▶ **PROVIDED DATA**:
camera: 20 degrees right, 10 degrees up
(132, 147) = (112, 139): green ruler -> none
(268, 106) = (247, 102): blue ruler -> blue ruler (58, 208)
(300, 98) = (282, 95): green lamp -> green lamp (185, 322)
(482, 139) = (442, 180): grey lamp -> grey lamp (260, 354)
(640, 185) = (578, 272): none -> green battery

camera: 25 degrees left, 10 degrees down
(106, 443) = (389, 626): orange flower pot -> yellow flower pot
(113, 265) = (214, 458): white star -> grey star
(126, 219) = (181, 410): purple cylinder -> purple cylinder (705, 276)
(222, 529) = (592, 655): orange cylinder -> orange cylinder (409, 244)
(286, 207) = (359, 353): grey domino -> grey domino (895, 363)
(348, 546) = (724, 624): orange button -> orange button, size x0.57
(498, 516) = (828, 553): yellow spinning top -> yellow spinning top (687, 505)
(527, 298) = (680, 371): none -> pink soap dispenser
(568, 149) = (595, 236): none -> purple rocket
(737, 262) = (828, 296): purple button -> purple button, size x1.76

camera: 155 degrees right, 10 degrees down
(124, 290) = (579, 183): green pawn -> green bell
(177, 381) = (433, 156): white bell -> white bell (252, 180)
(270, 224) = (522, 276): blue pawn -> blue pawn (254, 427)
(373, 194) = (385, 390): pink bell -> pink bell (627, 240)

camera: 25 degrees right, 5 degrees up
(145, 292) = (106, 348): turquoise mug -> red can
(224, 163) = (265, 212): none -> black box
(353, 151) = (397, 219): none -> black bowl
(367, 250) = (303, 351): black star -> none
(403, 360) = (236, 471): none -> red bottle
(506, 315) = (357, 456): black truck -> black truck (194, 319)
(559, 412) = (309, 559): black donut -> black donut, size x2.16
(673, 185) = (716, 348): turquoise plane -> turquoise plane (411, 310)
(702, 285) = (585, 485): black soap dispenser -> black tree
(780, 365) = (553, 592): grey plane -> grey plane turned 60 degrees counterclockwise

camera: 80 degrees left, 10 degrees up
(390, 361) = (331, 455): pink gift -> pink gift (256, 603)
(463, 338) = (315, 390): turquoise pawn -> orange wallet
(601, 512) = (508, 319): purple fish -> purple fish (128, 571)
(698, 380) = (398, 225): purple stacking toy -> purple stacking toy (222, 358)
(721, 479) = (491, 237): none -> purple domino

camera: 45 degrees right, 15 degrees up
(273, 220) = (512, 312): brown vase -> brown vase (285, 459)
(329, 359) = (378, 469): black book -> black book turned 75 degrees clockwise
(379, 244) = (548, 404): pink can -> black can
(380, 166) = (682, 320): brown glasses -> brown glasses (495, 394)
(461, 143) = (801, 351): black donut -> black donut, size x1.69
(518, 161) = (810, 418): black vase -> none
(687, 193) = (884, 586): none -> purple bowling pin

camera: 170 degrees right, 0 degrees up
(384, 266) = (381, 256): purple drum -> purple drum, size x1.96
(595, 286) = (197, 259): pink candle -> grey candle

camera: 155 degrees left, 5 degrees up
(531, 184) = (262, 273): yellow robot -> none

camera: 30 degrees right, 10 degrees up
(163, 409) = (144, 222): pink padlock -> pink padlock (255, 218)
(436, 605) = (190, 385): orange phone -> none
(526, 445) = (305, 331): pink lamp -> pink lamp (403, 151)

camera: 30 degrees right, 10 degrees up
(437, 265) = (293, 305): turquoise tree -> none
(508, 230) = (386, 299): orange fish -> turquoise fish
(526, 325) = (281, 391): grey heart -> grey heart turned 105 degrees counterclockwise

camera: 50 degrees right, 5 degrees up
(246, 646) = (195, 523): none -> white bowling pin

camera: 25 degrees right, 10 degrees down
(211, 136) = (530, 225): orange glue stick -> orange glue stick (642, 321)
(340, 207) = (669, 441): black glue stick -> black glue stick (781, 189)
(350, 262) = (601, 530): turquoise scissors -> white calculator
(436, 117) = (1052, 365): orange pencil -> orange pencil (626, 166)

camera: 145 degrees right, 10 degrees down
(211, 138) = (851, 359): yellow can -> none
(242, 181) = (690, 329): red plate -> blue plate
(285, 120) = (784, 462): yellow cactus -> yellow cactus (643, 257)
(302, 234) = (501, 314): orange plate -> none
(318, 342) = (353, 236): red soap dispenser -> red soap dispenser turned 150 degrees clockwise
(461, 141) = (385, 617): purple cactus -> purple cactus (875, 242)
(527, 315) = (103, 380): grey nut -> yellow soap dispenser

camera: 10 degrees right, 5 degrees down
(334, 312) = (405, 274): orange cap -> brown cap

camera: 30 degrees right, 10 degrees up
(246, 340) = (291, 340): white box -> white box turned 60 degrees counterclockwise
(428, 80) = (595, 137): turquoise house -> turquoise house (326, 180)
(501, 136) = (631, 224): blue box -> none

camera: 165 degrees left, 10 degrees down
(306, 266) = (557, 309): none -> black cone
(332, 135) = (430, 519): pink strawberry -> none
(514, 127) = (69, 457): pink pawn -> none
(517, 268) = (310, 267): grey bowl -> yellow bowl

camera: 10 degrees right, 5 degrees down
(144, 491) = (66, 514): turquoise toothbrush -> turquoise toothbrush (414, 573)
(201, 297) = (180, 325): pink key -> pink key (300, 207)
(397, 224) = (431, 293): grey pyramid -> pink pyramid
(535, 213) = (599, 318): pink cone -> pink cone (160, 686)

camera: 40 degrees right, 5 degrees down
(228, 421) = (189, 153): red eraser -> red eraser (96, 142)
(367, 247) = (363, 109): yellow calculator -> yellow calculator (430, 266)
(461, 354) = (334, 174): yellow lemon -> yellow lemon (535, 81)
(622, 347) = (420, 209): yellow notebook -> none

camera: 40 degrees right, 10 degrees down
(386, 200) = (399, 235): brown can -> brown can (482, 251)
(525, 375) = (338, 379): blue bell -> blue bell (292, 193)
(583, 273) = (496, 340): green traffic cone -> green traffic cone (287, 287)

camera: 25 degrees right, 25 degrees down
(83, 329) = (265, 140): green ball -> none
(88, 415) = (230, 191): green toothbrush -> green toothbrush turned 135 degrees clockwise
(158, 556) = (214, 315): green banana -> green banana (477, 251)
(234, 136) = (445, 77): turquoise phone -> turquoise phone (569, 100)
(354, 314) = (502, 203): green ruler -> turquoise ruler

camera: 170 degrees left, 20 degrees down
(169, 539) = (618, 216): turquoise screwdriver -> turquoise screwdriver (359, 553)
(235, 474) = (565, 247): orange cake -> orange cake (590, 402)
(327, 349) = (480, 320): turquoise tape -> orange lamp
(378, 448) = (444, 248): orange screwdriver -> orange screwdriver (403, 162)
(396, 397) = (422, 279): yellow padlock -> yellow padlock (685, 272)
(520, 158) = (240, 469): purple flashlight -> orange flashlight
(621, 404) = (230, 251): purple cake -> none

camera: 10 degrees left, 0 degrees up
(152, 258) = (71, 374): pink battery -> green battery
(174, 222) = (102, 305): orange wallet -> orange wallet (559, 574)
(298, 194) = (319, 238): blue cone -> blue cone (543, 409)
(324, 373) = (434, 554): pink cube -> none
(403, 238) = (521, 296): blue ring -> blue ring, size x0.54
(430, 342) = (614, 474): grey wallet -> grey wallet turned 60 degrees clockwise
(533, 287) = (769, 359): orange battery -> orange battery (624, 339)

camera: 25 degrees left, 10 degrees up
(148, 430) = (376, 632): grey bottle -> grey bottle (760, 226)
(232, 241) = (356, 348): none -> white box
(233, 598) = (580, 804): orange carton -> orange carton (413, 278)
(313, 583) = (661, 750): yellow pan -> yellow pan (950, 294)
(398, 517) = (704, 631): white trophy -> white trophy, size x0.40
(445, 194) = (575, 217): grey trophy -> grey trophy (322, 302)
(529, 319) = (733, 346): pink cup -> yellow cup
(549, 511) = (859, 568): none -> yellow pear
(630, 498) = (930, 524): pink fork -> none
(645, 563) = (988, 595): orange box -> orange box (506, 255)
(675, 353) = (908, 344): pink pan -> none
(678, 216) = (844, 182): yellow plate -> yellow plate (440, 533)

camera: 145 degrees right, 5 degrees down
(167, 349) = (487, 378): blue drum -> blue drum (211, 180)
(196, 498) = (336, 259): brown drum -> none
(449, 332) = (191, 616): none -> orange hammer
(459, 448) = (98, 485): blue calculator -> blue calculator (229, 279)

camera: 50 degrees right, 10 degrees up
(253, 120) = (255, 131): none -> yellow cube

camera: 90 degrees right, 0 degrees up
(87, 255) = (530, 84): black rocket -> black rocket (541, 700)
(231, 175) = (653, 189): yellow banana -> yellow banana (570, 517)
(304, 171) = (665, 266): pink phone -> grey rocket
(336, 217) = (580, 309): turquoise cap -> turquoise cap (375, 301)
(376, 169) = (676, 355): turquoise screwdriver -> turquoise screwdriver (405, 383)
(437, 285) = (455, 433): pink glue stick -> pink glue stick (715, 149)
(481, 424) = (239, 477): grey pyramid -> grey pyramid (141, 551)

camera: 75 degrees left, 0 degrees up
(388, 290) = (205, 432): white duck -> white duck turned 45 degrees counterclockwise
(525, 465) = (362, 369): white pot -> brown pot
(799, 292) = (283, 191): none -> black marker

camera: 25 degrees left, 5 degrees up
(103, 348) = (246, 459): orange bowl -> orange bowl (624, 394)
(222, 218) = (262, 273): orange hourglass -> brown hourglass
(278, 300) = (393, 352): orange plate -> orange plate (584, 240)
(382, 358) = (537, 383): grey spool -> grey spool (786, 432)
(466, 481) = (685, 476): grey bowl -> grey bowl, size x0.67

▶ **ACTION ITEM**: Beginning with the line containing "(527, 298) = (680, 371): none" in the material above, copy every line exactly until you have copied the line containing "camera: 25 degrees right, 5 degrees up".

▶ **RESULT**:
(527, 298) = (680, 371): none -> pink soap dispenser
(568, 149) = (595, 236): none -> purple rocket
(737, 262) = (828, 296): purple button -> purple button, size x1.76

camera: 155 degrees right, 10 degrees down
(124, 290) = (579, 183): green pawn -> green bell
(177, 381) = (433, 156): white bell -> white bell (252, 180)
(270, 224) = (522, 276): blue pawn -> blue pawn (254, 427)
(373, 194) = (385, 390): pink bell -> pink bell (627, 240)

camera: 25 degrees right, 5 degrees up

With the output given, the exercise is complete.